- _RECORDS FOR THIS TASK_
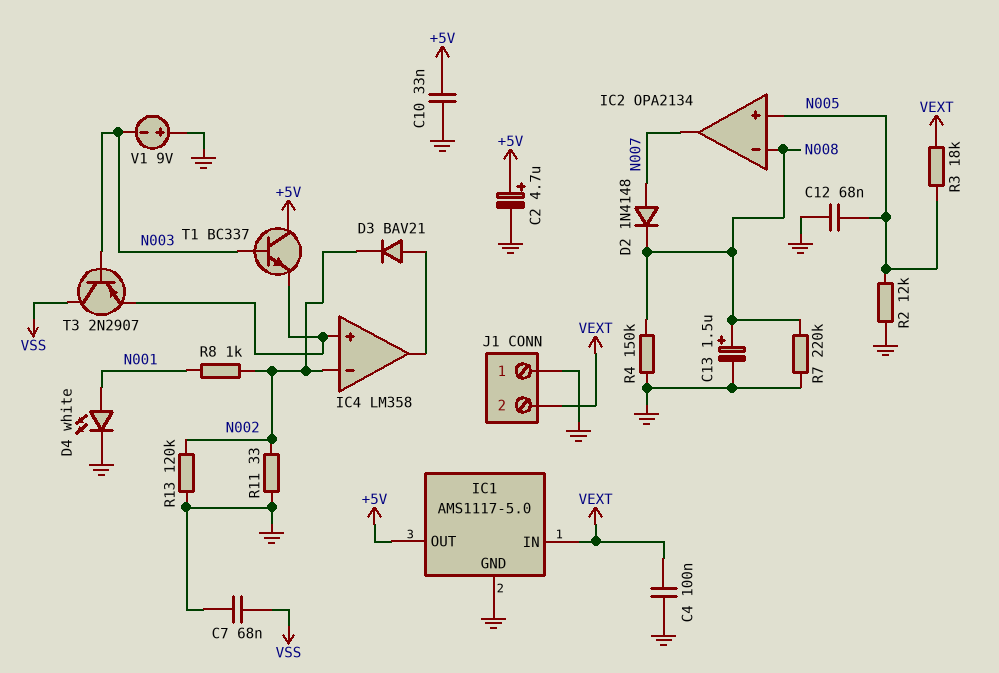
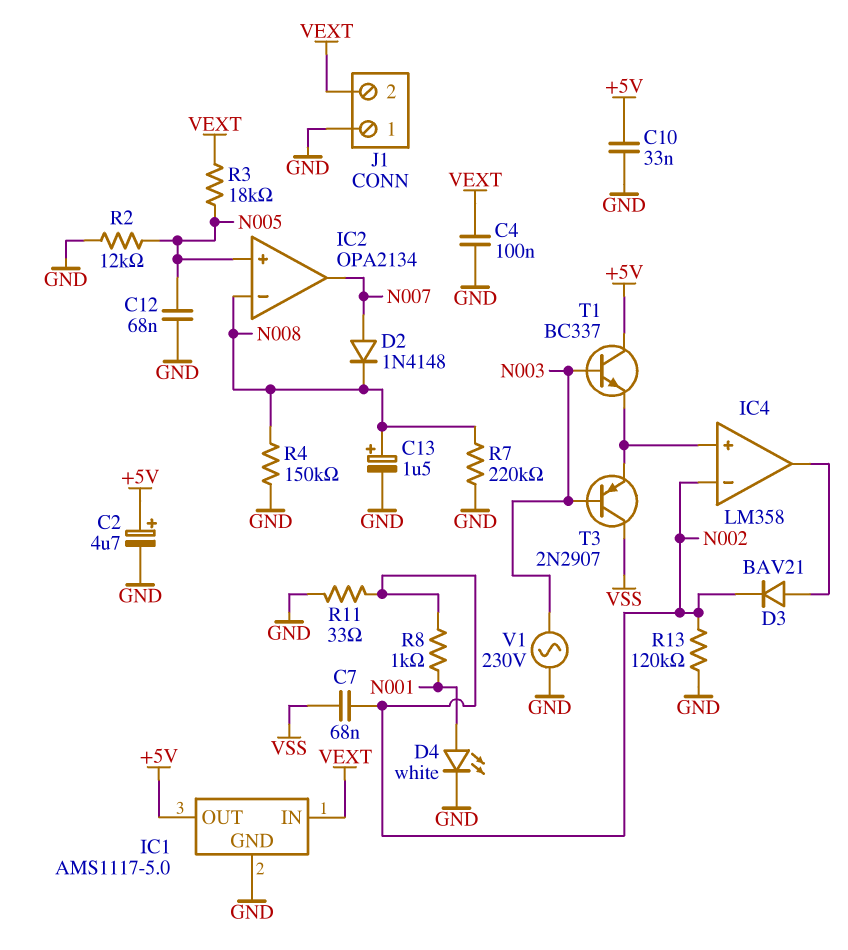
C7: 68nF (GND, VSS) -> 68nF (N002, VSS)
V1: 9V (plus GND, minus N003) -> AC 230V (GND, N003)

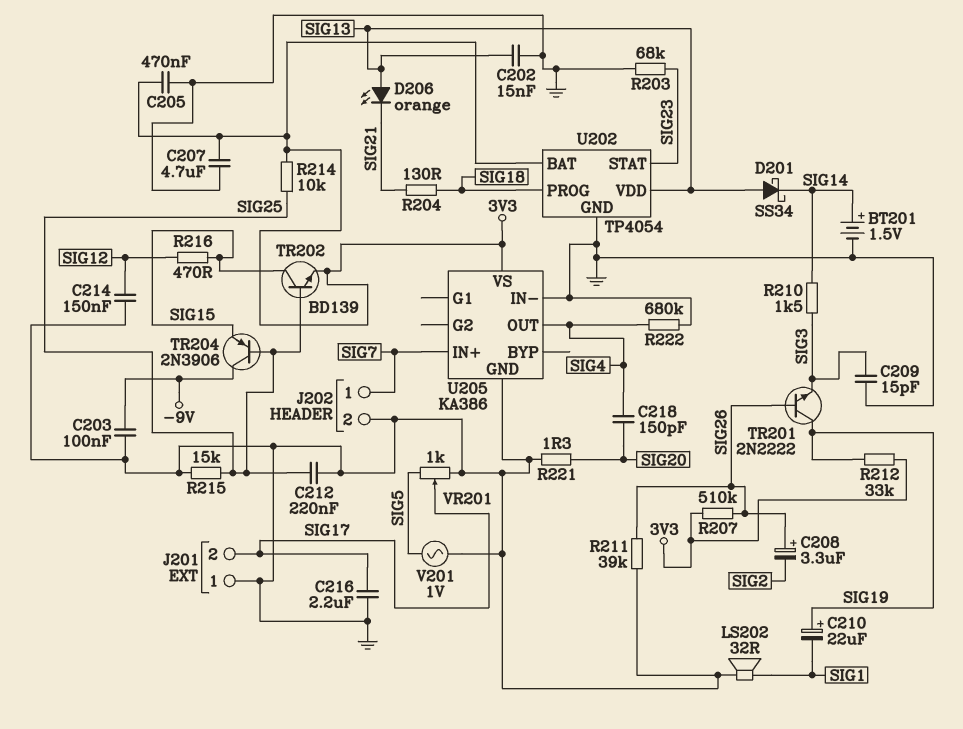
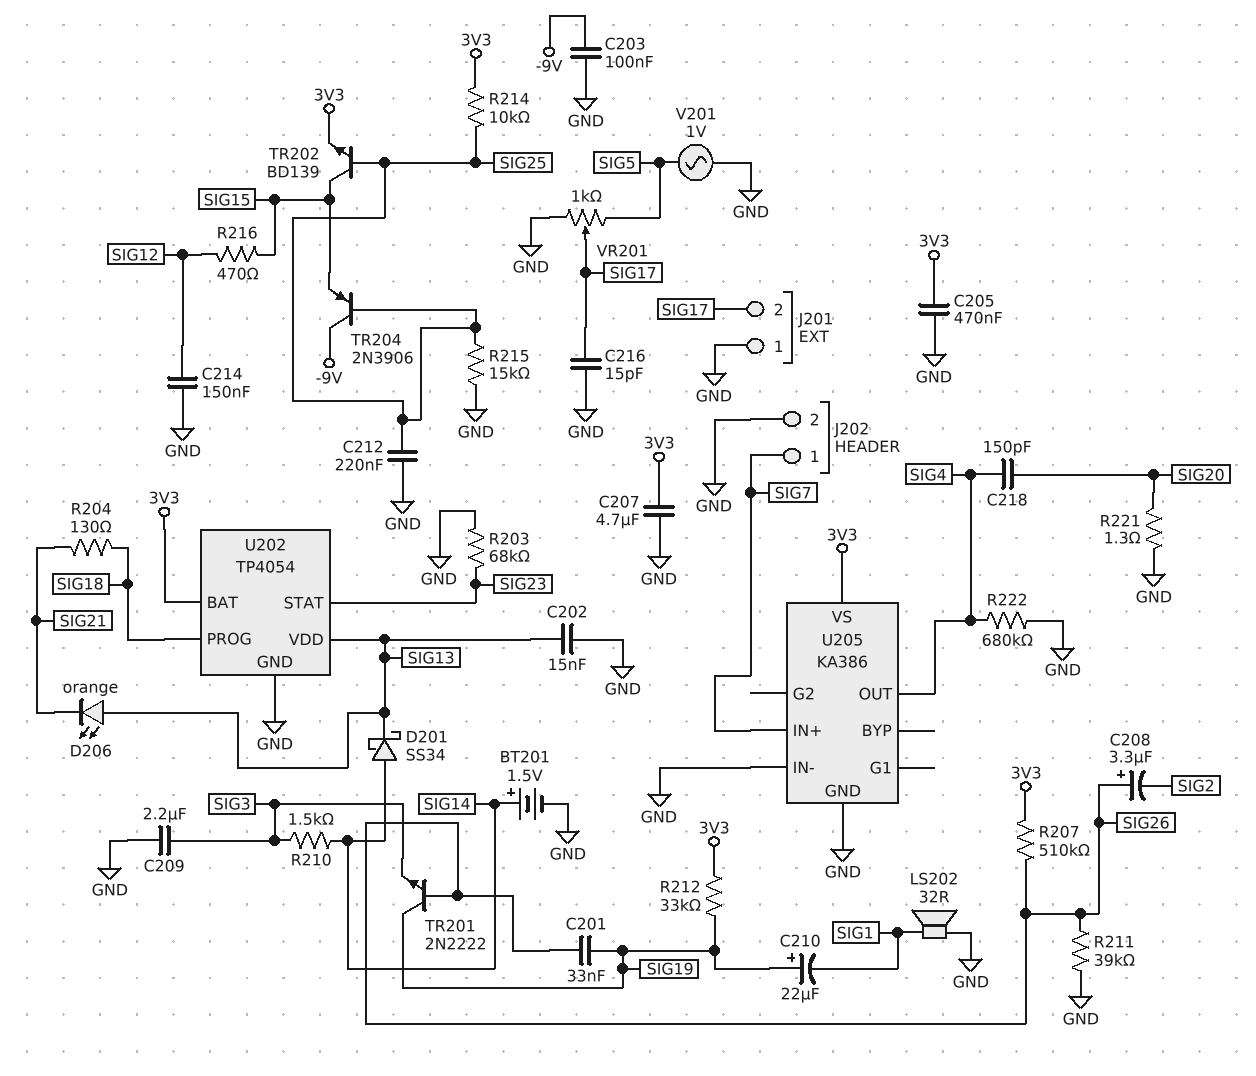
C201: none -> 33nF (SIG19, SIG26)
C209: 15pF (GND, SIG3) -> 2.2uF (GND, SIG3)
C216: 2.2uF (GND, SIG17) -> 15pF (GND, SIG17)
D201: schottky SS34 (A SIG13, K SIG14) -> schottky SS34 (A SIG14, K SIG13)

- _PROBLEM DETAILS_
Skip the images and restate each record above word for word.

- _EXERCISE SOLUTION_
C7: 68nF (GND, VSS) -> 68nF (N002, VSS)
V1: 9V (plus GND, minus N003) -> AC 230V (GND, N003)

C201: none -> 33nF (SIG19, SIG26)
C209: 15pF (GND, SIG3) -> 2.2uF (GND, SIG3)
C216: 2.2uF (GND, SIG17) -> 15pF (GND, SIG17)
D201: schottky SS34 (A SIG13, K SIG14) -> schottky SS34 (A SIG14, K SIG13)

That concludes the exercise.